Top of DATA UNDER STUDY
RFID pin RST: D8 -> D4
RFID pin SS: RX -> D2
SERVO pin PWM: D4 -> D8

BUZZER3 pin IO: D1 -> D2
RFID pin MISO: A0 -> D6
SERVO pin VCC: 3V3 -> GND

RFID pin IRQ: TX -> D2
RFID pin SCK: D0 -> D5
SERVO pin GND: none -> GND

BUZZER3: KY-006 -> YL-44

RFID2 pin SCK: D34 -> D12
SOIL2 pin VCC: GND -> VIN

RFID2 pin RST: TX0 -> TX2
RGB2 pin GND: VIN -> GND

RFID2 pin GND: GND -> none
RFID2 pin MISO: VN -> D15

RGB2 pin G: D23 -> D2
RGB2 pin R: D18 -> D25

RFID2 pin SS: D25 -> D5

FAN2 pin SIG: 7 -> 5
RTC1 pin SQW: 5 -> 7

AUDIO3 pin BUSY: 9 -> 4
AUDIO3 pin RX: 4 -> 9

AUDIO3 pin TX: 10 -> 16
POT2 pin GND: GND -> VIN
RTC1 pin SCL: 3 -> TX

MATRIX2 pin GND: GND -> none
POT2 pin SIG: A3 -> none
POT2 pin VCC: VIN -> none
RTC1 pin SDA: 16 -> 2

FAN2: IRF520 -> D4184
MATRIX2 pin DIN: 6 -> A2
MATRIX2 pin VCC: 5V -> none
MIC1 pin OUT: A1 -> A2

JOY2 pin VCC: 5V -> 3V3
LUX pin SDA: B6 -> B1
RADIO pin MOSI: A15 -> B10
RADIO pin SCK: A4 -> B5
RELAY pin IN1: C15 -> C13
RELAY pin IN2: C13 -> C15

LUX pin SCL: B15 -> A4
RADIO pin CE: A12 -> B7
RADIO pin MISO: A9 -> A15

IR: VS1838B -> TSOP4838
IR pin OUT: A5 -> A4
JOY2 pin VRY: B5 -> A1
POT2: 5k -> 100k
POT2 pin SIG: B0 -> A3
Bottom of DATA UNDER STUDY
WHAT IS NEEDED: The string to find is "SERVO"; copy every line of the listing that has it.

RESPONSE BELOW:
SERVO pin PWM: D4 -> D8
SERVO pin VCC: 3V3 -> GND
SERVO pin GND: none -> GND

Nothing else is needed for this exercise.